What the task requires — Each record beneath this line should be returned exactly as it is.

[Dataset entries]
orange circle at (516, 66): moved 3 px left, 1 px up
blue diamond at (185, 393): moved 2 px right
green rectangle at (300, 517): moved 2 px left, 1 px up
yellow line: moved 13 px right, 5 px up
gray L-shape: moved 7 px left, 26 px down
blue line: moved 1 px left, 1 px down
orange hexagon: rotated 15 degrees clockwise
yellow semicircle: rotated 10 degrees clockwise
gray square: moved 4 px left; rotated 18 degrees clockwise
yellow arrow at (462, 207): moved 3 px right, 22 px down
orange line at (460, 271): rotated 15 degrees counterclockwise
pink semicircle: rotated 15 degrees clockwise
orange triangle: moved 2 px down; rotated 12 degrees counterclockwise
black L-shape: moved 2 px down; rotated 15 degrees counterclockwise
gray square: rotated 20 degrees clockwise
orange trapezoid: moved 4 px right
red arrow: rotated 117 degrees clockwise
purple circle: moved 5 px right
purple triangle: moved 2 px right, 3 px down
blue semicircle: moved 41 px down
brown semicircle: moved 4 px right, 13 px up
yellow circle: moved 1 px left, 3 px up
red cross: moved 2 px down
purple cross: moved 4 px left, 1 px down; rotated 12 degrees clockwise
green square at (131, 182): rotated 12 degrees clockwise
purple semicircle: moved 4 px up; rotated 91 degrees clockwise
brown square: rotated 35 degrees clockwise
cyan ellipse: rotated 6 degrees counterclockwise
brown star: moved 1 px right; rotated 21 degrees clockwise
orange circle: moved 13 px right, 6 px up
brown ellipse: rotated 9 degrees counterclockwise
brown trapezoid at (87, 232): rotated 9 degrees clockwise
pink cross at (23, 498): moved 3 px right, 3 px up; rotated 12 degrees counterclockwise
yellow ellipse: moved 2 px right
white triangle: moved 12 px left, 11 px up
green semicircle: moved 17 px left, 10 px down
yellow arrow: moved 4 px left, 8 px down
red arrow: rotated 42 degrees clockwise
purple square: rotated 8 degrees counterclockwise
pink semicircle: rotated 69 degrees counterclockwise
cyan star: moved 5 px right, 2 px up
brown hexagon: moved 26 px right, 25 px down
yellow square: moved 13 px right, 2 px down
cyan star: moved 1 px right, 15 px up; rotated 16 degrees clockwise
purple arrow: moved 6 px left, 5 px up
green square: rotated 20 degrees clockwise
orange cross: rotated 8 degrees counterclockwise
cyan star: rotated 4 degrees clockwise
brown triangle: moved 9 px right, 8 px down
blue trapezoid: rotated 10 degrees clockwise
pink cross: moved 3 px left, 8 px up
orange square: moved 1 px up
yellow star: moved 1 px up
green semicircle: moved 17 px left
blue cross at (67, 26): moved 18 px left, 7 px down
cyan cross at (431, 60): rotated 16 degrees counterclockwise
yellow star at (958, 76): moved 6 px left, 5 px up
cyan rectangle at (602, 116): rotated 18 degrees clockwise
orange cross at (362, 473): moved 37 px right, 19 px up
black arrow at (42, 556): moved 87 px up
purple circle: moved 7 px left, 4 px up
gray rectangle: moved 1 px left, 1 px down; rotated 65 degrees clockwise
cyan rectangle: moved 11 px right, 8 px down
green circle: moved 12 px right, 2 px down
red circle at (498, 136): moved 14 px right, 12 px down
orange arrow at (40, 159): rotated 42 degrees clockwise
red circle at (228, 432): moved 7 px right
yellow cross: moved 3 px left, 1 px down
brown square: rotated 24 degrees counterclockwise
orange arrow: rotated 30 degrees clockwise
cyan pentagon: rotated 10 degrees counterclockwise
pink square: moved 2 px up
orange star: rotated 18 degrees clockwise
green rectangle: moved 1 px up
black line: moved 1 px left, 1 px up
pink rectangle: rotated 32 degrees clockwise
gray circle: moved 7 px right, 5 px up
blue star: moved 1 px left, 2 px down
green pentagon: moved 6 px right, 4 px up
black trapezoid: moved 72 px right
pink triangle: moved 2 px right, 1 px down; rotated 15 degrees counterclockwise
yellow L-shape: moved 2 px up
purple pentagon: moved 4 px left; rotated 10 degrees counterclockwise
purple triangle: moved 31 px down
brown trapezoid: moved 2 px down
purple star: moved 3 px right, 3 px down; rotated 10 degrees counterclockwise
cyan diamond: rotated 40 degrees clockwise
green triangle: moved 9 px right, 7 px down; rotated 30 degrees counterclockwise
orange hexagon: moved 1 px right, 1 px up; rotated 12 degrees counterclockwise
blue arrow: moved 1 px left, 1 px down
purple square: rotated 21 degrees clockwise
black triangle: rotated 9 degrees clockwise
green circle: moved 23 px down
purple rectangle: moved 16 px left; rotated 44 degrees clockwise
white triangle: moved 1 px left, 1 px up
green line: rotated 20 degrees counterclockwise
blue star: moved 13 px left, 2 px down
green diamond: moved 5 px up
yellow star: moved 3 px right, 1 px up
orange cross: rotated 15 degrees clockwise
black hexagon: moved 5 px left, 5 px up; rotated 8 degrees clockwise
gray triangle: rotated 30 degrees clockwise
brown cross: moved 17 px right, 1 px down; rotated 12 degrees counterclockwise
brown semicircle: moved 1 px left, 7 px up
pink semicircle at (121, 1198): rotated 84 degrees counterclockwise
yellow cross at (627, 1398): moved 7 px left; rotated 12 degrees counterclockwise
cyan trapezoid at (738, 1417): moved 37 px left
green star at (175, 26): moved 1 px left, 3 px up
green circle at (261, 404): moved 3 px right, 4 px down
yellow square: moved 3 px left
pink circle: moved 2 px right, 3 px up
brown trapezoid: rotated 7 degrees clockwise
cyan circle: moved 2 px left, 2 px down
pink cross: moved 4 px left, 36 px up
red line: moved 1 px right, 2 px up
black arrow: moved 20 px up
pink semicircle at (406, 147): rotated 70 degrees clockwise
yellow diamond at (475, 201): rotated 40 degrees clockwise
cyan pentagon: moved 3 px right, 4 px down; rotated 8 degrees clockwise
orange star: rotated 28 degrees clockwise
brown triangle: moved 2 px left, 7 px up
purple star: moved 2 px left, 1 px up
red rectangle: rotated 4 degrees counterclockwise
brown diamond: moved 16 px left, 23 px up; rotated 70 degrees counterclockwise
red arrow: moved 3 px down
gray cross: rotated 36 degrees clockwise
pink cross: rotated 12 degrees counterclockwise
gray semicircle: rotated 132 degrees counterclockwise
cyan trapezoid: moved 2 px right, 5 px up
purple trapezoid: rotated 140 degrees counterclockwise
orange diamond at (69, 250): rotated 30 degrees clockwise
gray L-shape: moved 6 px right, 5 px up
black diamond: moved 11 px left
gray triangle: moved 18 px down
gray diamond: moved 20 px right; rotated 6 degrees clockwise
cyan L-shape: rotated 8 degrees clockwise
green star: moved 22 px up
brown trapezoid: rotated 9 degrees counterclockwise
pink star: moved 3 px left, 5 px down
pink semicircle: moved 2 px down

Worked solution —
orange circle at (516, 66): moved 3 px left, 1 px up
blue diamond at (185, 393): moved 2 px right
green rectangle at (300, 517): moved 2 px left, 1 px up
yellow line: moved 13 px right, 5 px up
gray L-shape: moved 7 px left, 26 px down
blue line: moved 1 px left, 1 px down
orange hexagon: rotated 15 degrees clockwise
yellow semicircle: rotated 10 degrees clockwise
gray square: moved 4 px left; rotated 18 degrees clockwise
yellow arrow at (462, 207): moved 3 px right, 22 px down
orange line at (460, 271): rotated 15 degrees counterclockwise
pink semicircle: rotated 15 degrees clockwise
orange triangle: moved 2 px down; rotated 12 degrees counterclockwise
black L-shape: moved 2 px down; rotated 15 degrees counterclockwise
gray square: rotated 20 degrees clockwise
orange trapezoid: moved 4 px right
red arrow: rotated 117 degrees clockwise
purple circle: moved 5 px right
purple triangle: moved 2 px right, 3 px down
blue semicircle: moved 41 px down
brown semicircle: moved 4 px right, 13 px up
yellow circle: moved 1 px left, 3 px up
red cross: moved 2 px down
purple cross: moved 4 px left, 1 px down; rotated 12 degrees clockwise
green square at (131, 182): rotated 12 degrees clockwise
purple semicircle: moved 4 px up; rotated 91 degrees clockwise
brown square: rotated 35 degrees clockwise
cyan ellipse: rotated 6 degrees counterclockwise
brown star: moved 1 px right; rotated 21 degrees clockwise
orange circle: moved 13 px right, 6 px up
brown ellipse: rotated 9 degrees counterclockwise
brown trapezoid at (87, 232): rotated 9 degrees clockwise
pink cross at (23, 498): moved 3 px right, 3 px up; rotated 12 degrees counterclockwise
yellow ellipse: moved 2 px right
white triangle: moved 12 px left, 11 px up
green semicircle: moved 17 px left, 10 px down
yellow arrow: moved 4 px left, 8 px down
red arrow: rotated 42 degrees clockwise
purple square: rotated 8 degrees counterclockwise
pink semicircle: rotated 69 degrees counterclockwise
cyan star: moved 5 px right, 2 px up
brown hexagon: moved 26 px right, 25 px down
yellow square: moved 13 px right, 2 px down
cyan star: moved 1 px right, 15 px up; rotated 16 degrees clockwise
purple arrow: moved 6 px left, 5 px up
green square: rotated 20 degrees clockwise
orange cross: rotated 8 degrees counterclockwise
cyan star: rotated 4 degrees clockwise
brown triangle: moved 9 px right, 8 px down
blue trapezoid: rotated 10 degrees clockwise
pink cross: moved 3 px left, 8 px up
orange square: moved 1 px up
yellow star: moved 1 px up
green semicircle: moved 17 px left
blue cross at (67, 26): moved 18 px left, 7 px down
cyan cross at (431, 60): rotated 16 degrees counterclockwise
yellow star at (958, 76): moved 6 px left, 5 px up
cyan rectangle at (602, 116): rotated 18 degrees clockwise
orange cross at (362, 473): moved 37 px right, 19 px up
black arrow at (42, 556): moved 87 px up
purple circle: moved 7 px left, 4 px up
gray rectangle: moved 1 px left, 1 px down; rotated 65 degrees clockwise
cyan rectangle: moved 11 px right, 8 px down
green circle: moved 12 px right, 2 px down
red circle at (498, 136): moved 14 px right, 12 px down
orange arrow at (40, 159): rotated 42 degrees clockwise
red circle at (228, 432): moved 7 px right
yellow cross: moved 3 px left, 1 px down
brown square: rotated 24 degrees counterclockwise
orange arrow: rotated 30 degrees clockwise
cyan pentagon: rotated 10 degrees counterclockwise
pink square: moved 2 px up
orange star: rotated 18 degrees clockwise
green rectangle: moved 1 px up
black line: moved 1 px left, 1 px up
pink rectangle: rotated 32 degrees clockwise
gray circle: moved 7 px right, 5 px up
blue star: moved 1 px left, 2 px down
green pentagon: moved 6 px right, 4 px up
black trapezoid: moved 72 px right
pink triangle: moved 2 px right, 1 px down; rotated 15 degrees counterclockwise
yellow L-shape: moved 2 px up
purple pentagon: moved 4 px left; rotated 10 degrees counterclockwise
purple triangle: moved 31 px down
brown trapezoid: moved 2 px down
purple star: moved 3 px right, 3 px down; rotated 10 degrees counterclockwise
cyan diamond: rotated 40 degrees clockwise
green triangle: moved 9 px right, 7 px down; rotated 30 degrees counterclockwise
orange hexagon: moved 1 px right, 1 px up; rotated 12 degrees counterclockwise
blue arrow: moved 1 px left, 1 px down
purple square: rotated 21 degrees clockwise
black triangle: rotated 9 degrees clockwise
green circle: moved 23 px down
purple rectangle: moved 16 px left; rotated 44 degrees clockwise
white triangle: moved 1 px left, 1 px up
green line: rotated 20 degrees counterclockwise
blue star: moved 13 px left, 2 px down
green diamond: moved 5 px up
yellow star: moved 3 px right, 1 px up
orange cross: rotated 15 degrees clockwise
black hexagon: moved 5 px left, 5 px up; rotated 8 degrees clockwise
gray triangle: rotated 30 degrees clockwise
brown cross: moved 17 px right, 1 px down; rotated 12 degrees counterclockwise
brown semicircle: moved 1 px left, 7 px up
pink semicircle at (121, 1198): rotated 84 degrees counterclockwise
yellow cross at (627, 1398): moved 7 px left; rotated 12 degrees counterclockwise
cyan trapezoid at (738, 1417): moved 37 px left
green star at (175, 26): moved 1 px left, 3 px up
green circle at (261, 404): moved 3 px right, 4 px down
yellow square: moved 3 px left
pink circle: moved 2 px right, 3 px up
brown trapezoid: rotated 7 degrees clockwise
cyan circle: moved 2 px left, 2 px down
pink cross: moved 4 px left, 36 px up
red line: moved 1 px right, 2 px up
black arrow: moved 20 px up
pink semicircle at (406, 147): rotated 70 degrees clockwise
yellow diamond at (475, 201): rotated 40 degrees clockwise
cyan pentagon: moved 3 px right, 4 px down; rotated 8 degrees clockwise
orange star: rotated 28 degrees clockwise
brown triangle: moved 2 px left, 7 px up
purple star: moved 2 px left, 1 px up
red rectangle: rotated 4 degrees counterclockwise
brown diamond: moved 16 px left, 23 px up; rotated 70 degrees counterclockwise
red arrow: moved 3 px down
gray cross: rotated 36 degrees clockwise
pink cross: rotated 12 degrees counterclockwise
gray semicircle: rotated 132 degrees counterclockwise
cyan trapezoid: moved 2 px right, 5 px up
purple trapezoid: rotated 140 degrees counterclockwise
orange diamond at (69, 250): rotated 30 degrees clockwise
gray L-shape: moved 6 px right, 5 px up
black diamond: moved 11 px left
gray triangle: moved 18 px down
gray diamond: moved 20 px right; rotated 6 degrees clockwise
cyan L-shape: rotated 8 degrees clockwise
green star: moved 22 px up
brown trapezoid: rotated 9 degrees counterclockwise
pink star: moved 3 px left, 5 px down
pink semicircle: moved 2 px down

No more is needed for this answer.